*** SOURCE INFORMATION

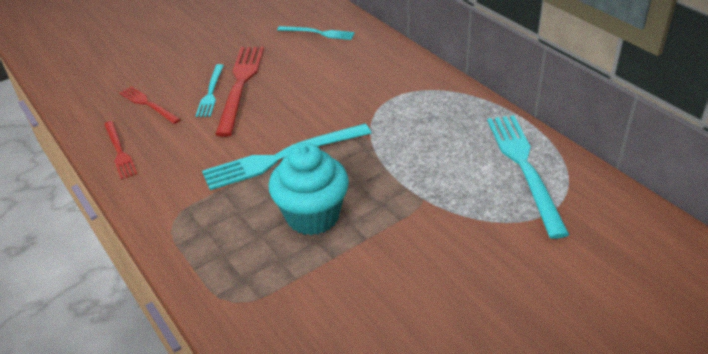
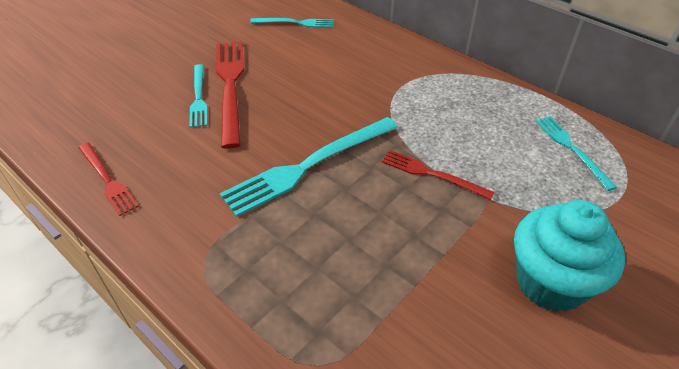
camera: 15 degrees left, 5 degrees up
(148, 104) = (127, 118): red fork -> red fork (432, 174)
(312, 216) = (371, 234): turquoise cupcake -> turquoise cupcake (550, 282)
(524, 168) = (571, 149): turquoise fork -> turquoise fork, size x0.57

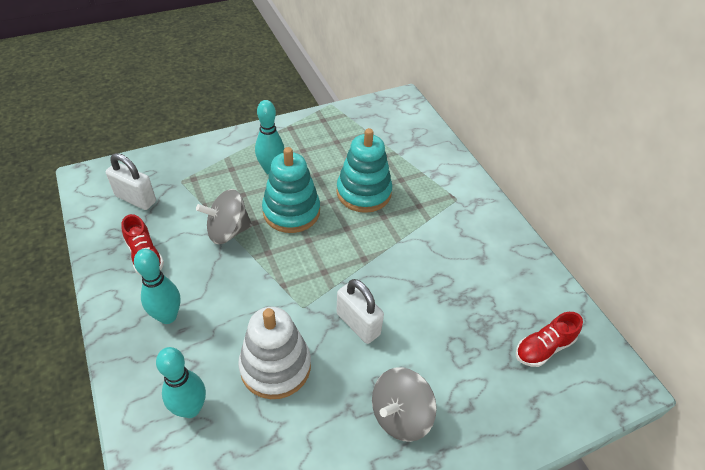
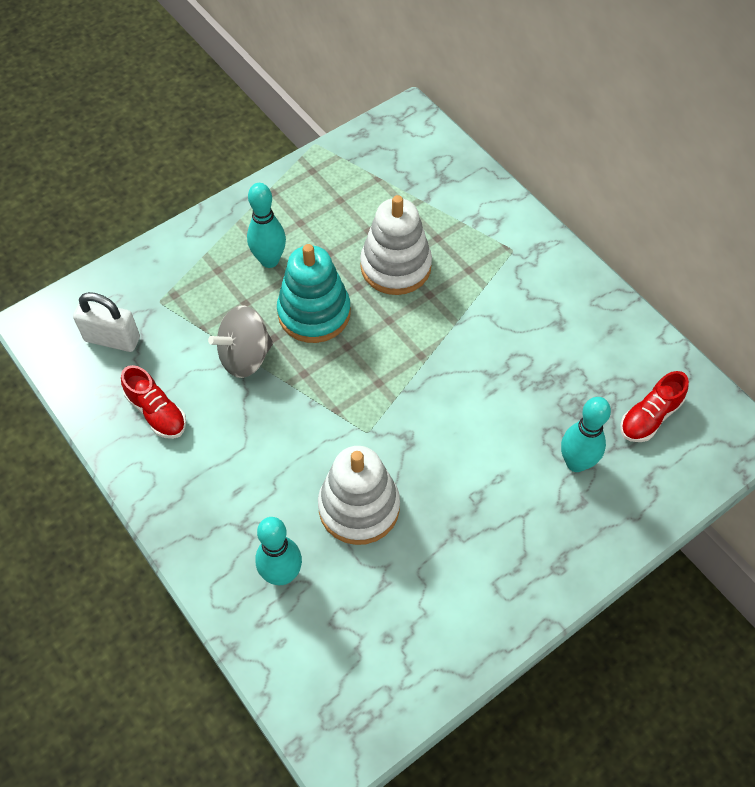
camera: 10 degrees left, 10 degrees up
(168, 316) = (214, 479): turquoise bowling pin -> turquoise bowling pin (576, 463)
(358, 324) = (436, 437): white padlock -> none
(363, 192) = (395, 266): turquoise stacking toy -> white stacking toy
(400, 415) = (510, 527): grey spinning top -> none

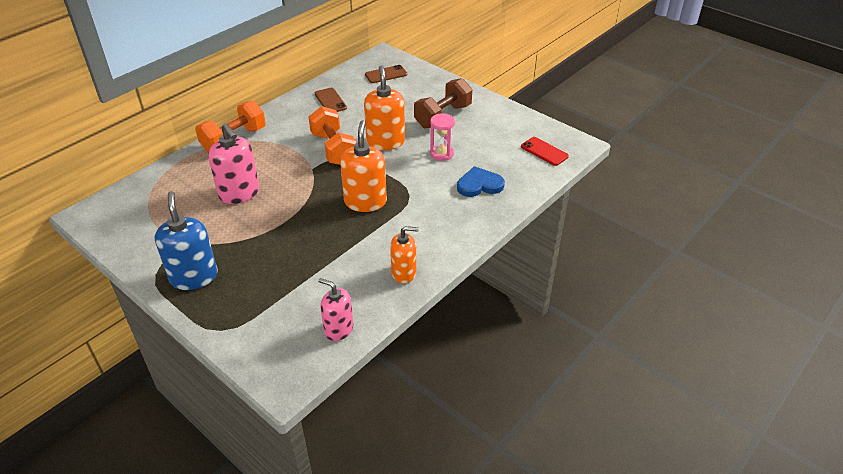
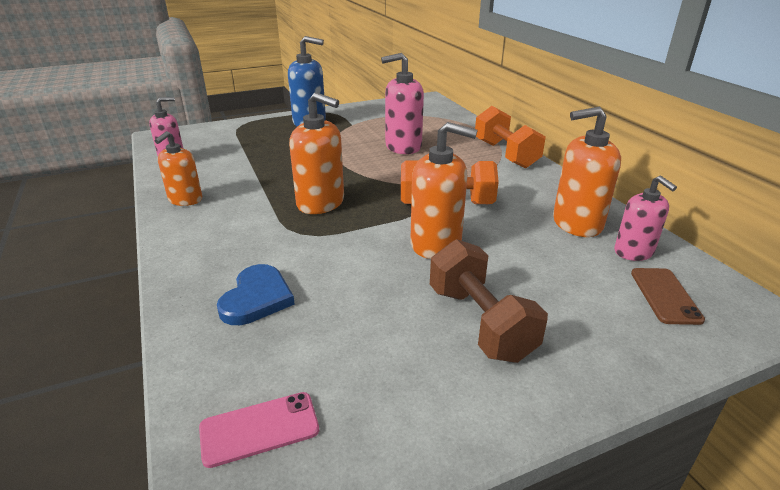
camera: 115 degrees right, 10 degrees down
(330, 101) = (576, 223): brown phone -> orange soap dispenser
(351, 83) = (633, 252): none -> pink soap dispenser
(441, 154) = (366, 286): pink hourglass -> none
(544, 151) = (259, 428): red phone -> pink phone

******
*** SOURCE INFORMATION

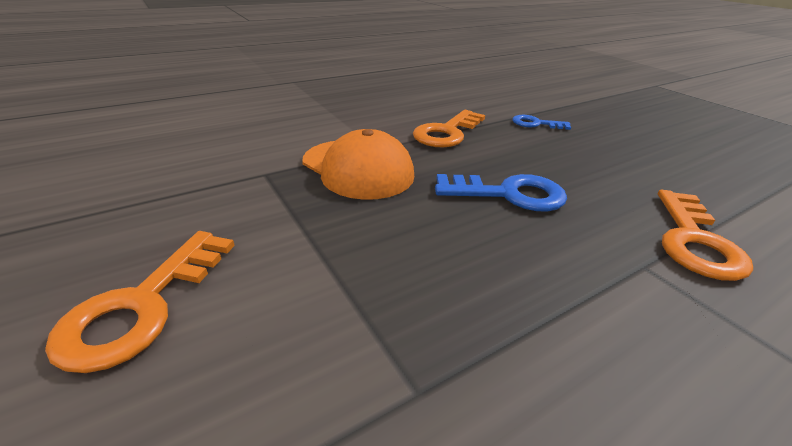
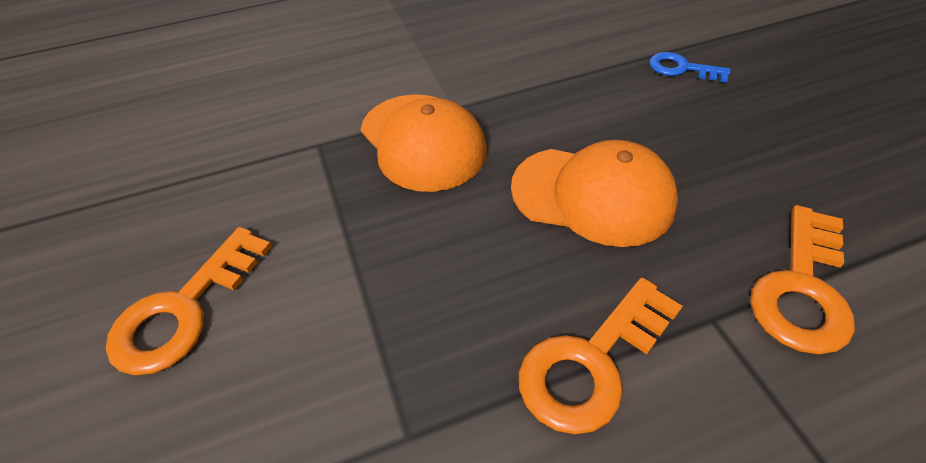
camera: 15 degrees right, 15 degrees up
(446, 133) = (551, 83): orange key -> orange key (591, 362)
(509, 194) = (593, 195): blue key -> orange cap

******

* _WORK REQUEST_: Drop the pictures; return the lines above from the line containing "camera: 15 degrees left, 5 degrees up" to the line containing "(544, 151) = (259, 428): red", both included, exactly.

* _WRITTEN SOLUTION_:
camera: 15 degrees left, 5 degrees up
(148, 104) = (127, 118): red fork -> red fork (432, 174)
(312, 216) = (371, 234): turquoise cupcake -> turquoise cupcake (550, 282)
(524, 168) = (571, 149): turquoise fork -> turquoise fork, size x0.57

camera: 10 degrees left, 10 degrees up
(168, 316) = (214, 479): turquoise bowling pin -> turquoise bowling pin (576, 463)
(358, 324) = (436, 437): white padlock -> none
(363, 192) = (395, 266): turquoise stacking toy -> white stacking toy
(400, 415) = (510, 527): grey spinning top -> none

camera: 115 degrees right, 10 degrees down
(330, 101) = (576, 223): brown phone -> orange soap dispenser
(351, 83) = (633, 252): none -> pink soap dispenser
(441, 154) = (366, 286): pink hourglass -> none
(544, 151) = (259, 428): red phone -> pink phone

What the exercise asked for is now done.